---------- GIVEN DATA ----------

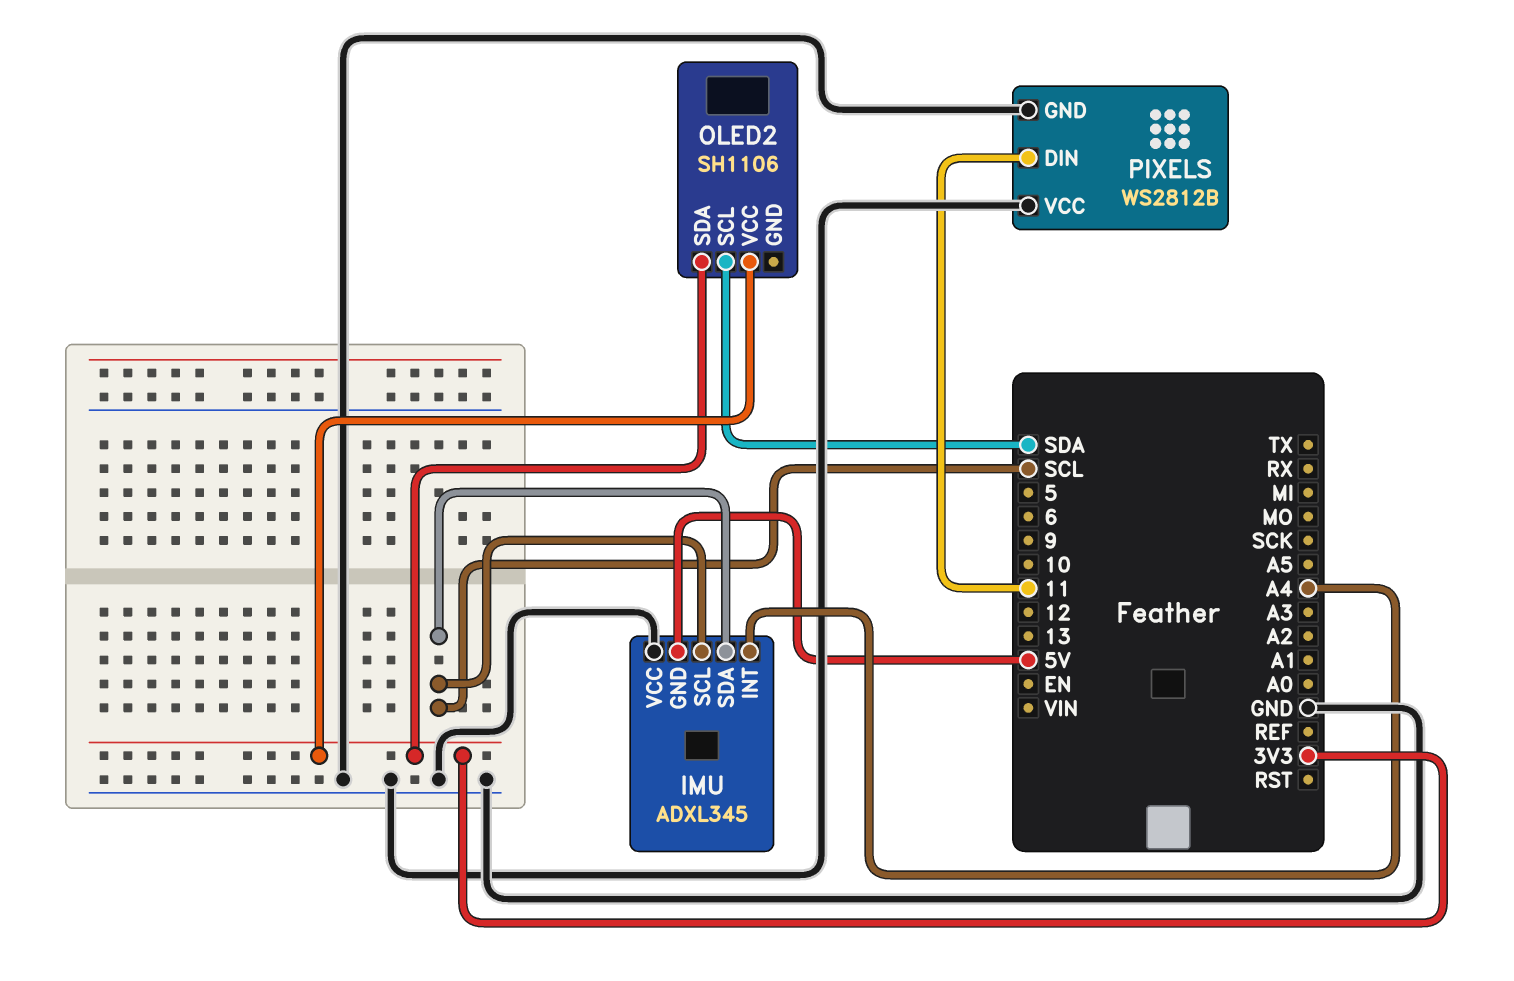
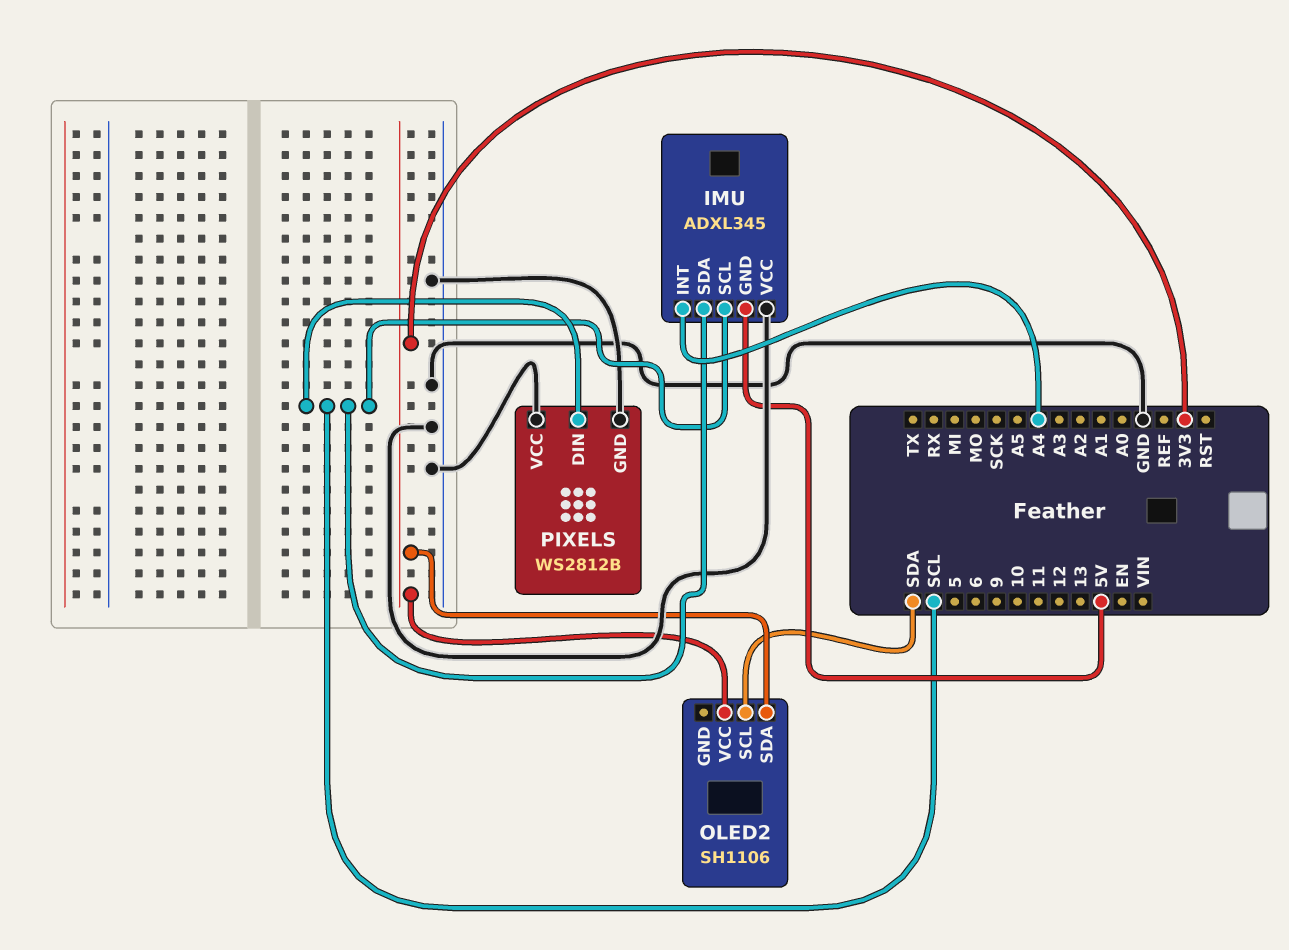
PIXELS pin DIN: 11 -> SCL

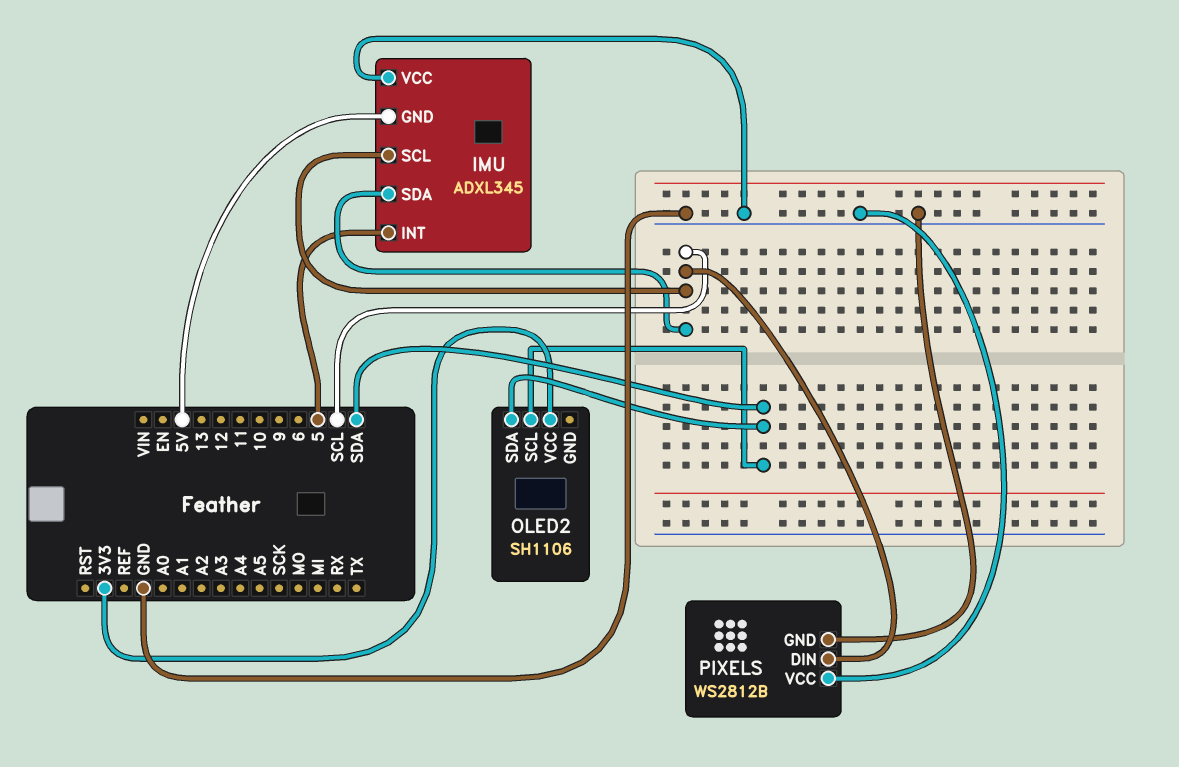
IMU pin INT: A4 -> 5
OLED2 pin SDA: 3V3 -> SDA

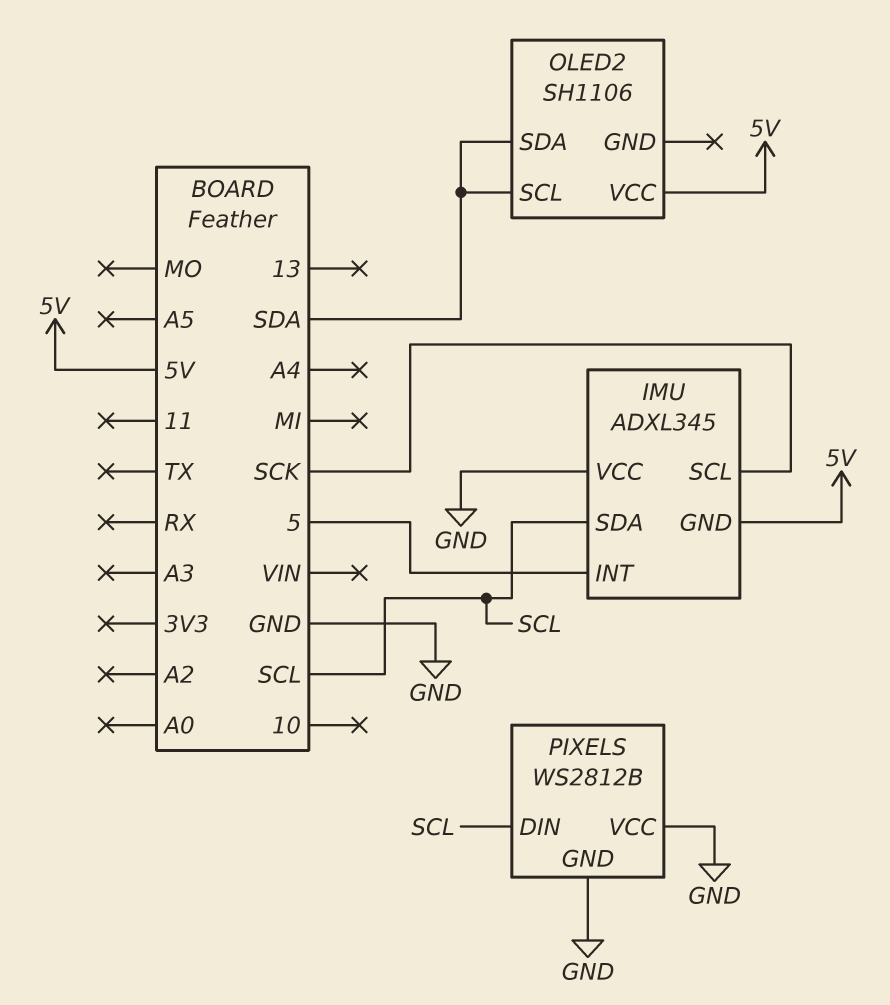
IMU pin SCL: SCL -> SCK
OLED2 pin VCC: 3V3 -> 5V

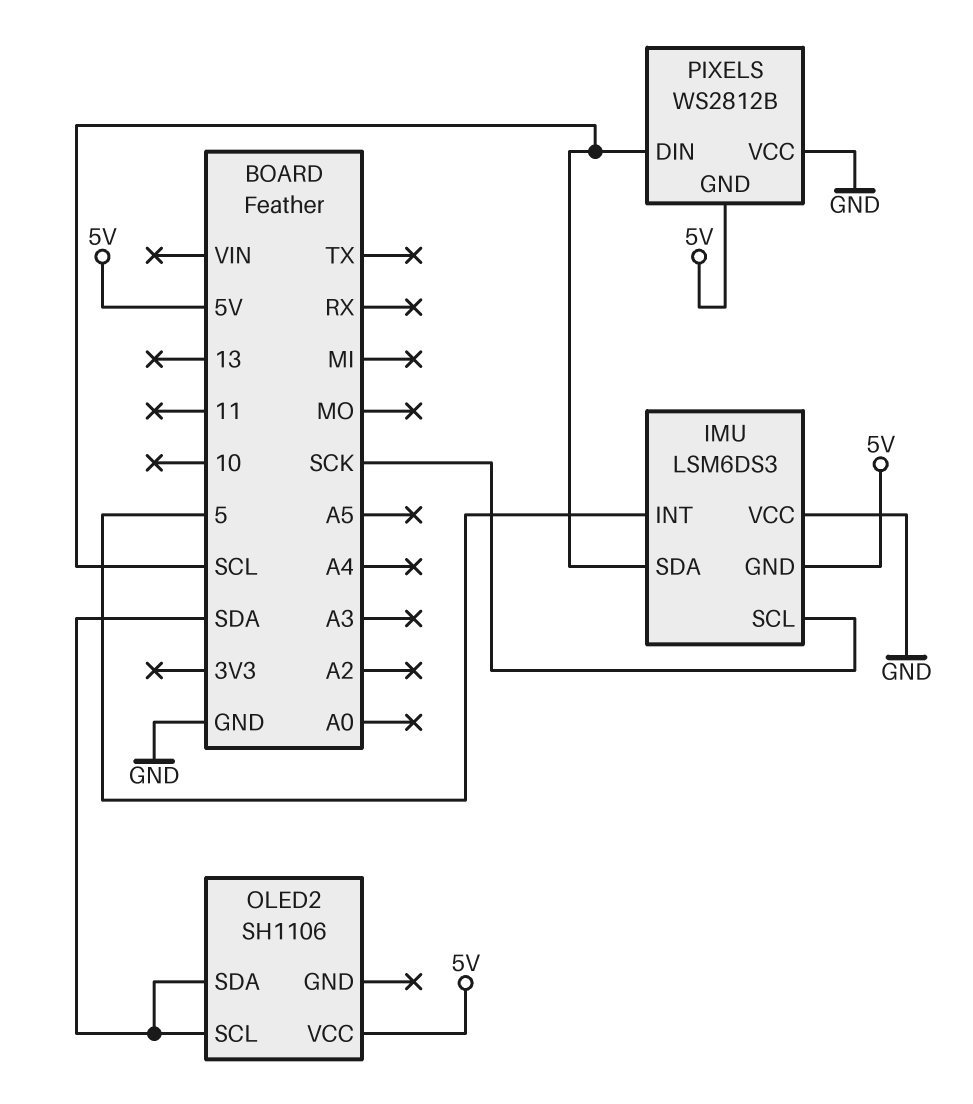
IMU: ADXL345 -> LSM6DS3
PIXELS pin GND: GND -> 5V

----------

* [EXERCISE GOAL]: Each record must be quoted in full and exactly. Do not include the pictures.

* [THE COMPLETED TASK]:
PIXELS pin DIN: 11 -> SCL

IMU pin INT: A4 -> 5
OLED2 pin SDA: 3V3 -> SDA

IMU pin SCL: SCL -> SCK
OLED2 pin VCC: 3V3 -> 5V

IMU: ADXL345 -> LSM6DS3
PIXELS pin GND: GND -> 5V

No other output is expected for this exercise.